== Problem description ==
The answer must repeat every record exactly, with all pictures omitted.

[Stored records]
<<<<
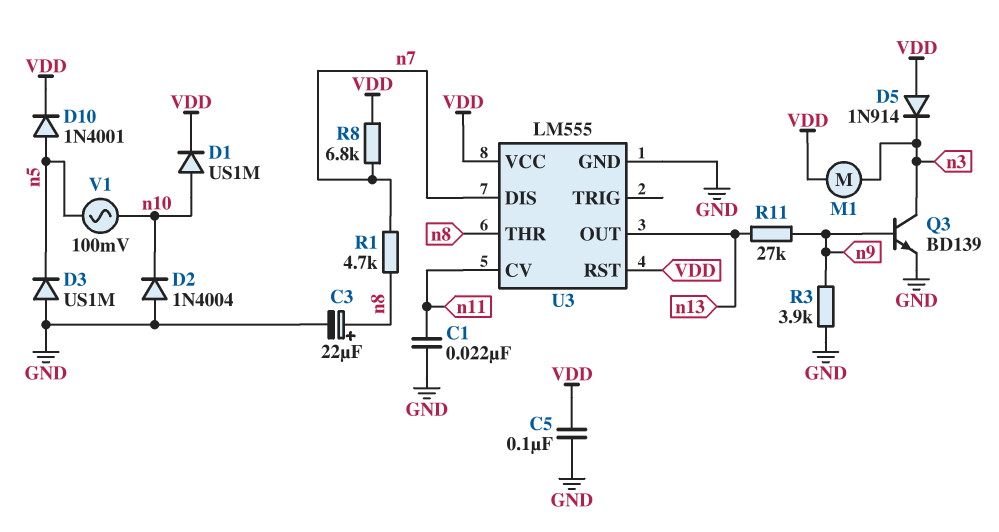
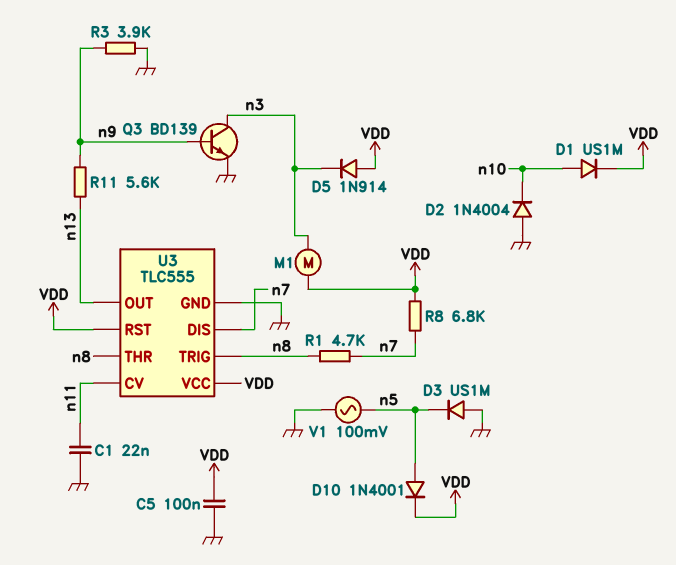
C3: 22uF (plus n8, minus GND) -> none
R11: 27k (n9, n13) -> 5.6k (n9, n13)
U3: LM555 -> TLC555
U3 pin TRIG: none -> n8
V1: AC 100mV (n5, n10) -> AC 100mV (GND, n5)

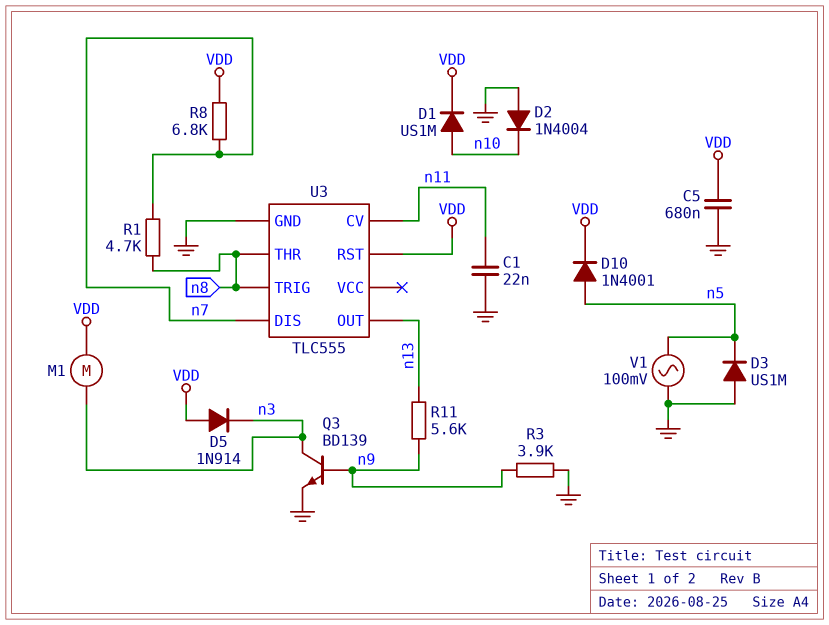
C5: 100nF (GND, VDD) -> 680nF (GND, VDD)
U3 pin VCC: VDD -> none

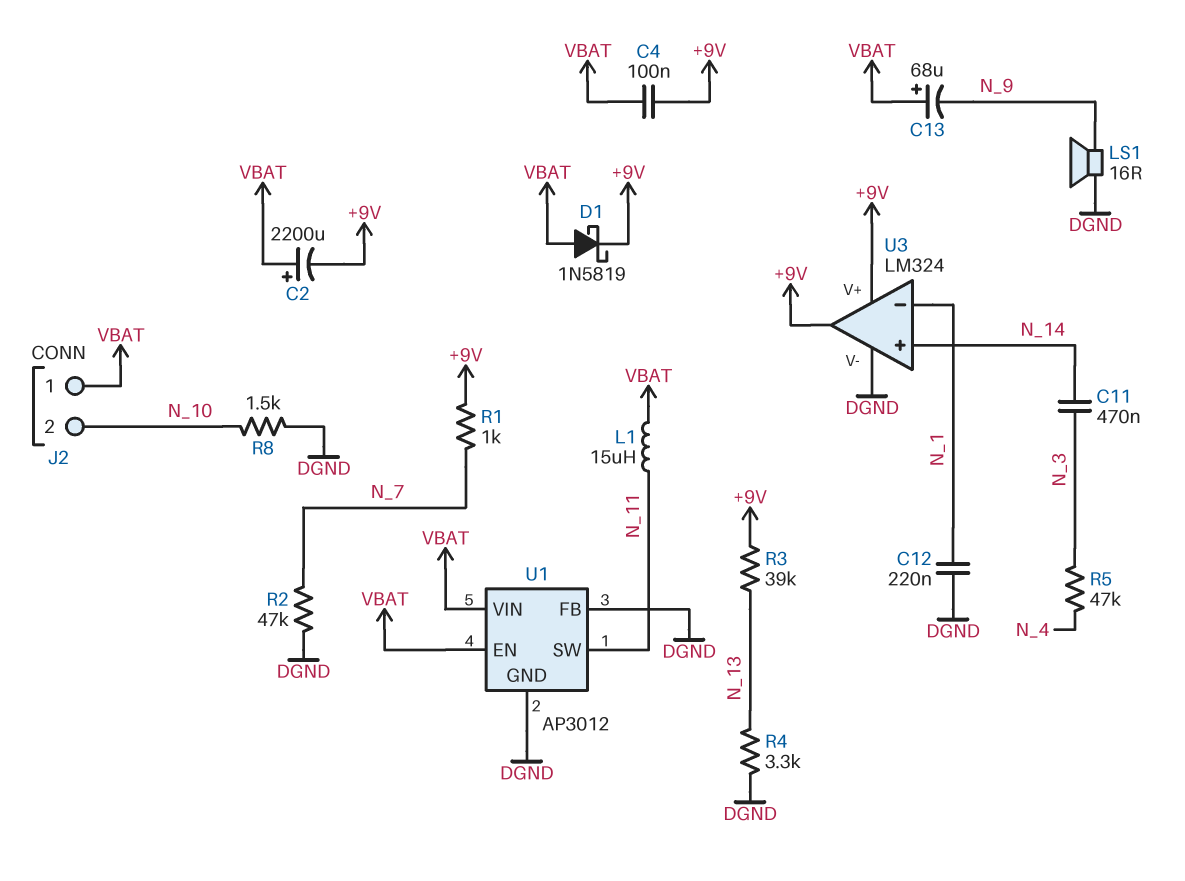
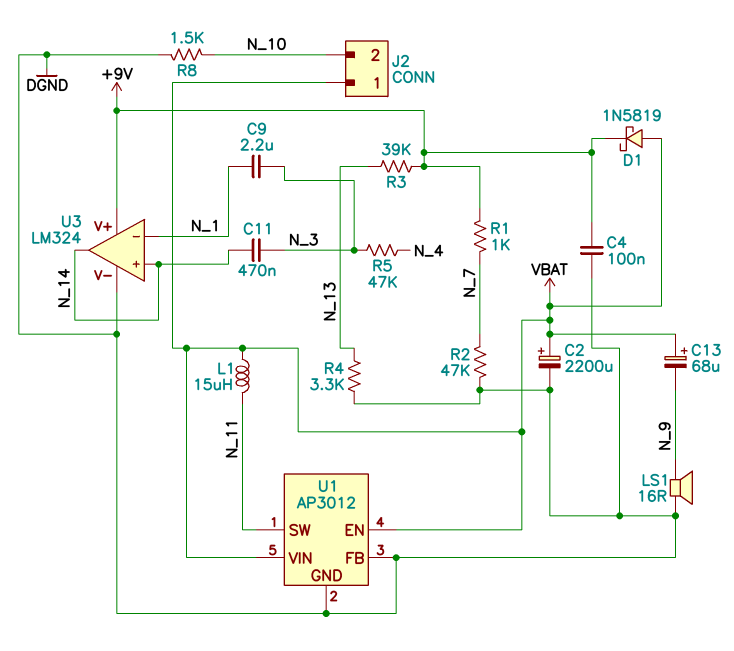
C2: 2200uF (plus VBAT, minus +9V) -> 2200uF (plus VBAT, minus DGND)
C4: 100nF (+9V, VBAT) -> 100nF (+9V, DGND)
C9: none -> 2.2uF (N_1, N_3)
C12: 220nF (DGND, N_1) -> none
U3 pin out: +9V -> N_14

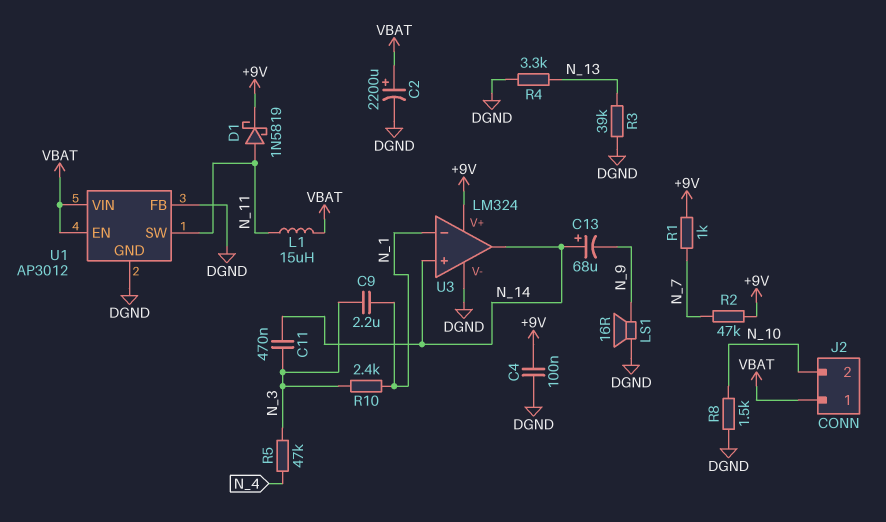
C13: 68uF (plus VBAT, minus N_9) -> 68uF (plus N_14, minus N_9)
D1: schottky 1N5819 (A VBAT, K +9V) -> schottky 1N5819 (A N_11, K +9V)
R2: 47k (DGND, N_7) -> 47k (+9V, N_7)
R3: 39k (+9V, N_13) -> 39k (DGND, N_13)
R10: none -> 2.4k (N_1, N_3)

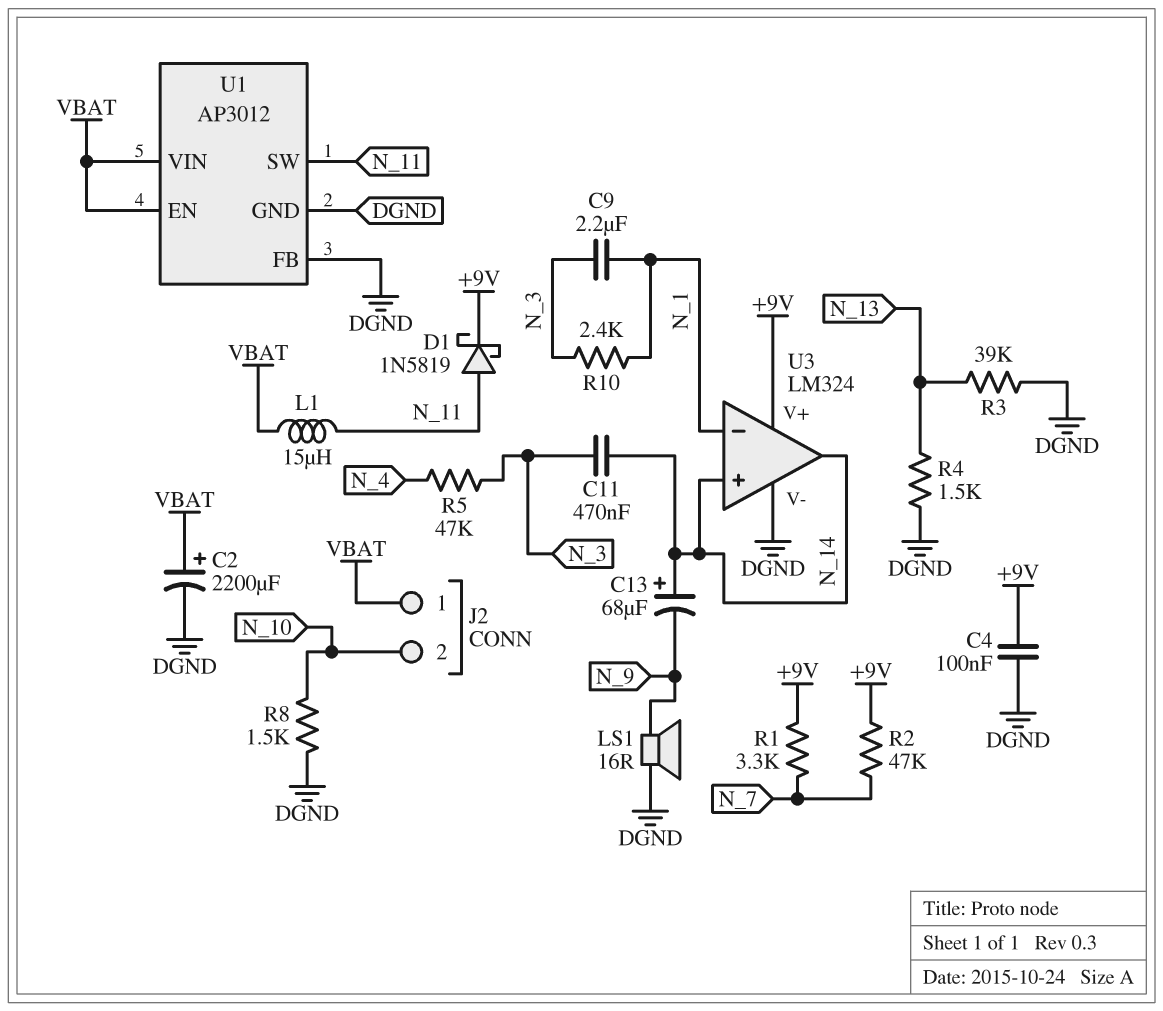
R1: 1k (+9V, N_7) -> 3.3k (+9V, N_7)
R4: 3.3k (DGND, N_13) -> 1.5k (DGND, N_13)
>>>>
== Task response ==
C3: 22uF (plus n8, minus GND) -> none
R11: 27k (n9, n13) -> 5.6k (n9, n13)
U3: LM555 -> TLC555
U3 pin TRIG: none -> n8
V1: AC 100mV (n5, n10) -> AC 100mV (GND, n5)

C5: 100nF (GND, VDD) -> 680nF (GND, VDD)
U3 pin VCC: VDD -> none

C2: 2200uF (plus VBAT, minus +9V) -> 2200uF (plus VBAT, minus DGND)
C4: 100nF (+9V, VBAT) -> 100nF (+9V, DGND)
C9: none -> 2.2uF (N_1, N_3)
C12: 220nF (DGND, N_1) -> none
U3 pin out: +9V -> N_14

C13: 68uF (plus VBAT, minus N_9) -> 68uF (plus N_14, minus N_9)
D1: schottky 1N5819 (A VBAT, K +9V) -> schottky 1N5819 (A N_11, K +9V)
R2: 47k (DGND, N_7) -> 47k (+9V, N_7)
R3: 39k (+9V, N_13) -> 39k (DGND, N_13)
R10: none -> 2.4k (N_1, N_3)

R1: 1k (+9V, N_7) -> 3.3k (+9V, N_7)
R4: 3.3k (DGND, N_13) -> 1.5k (DGND, N_13)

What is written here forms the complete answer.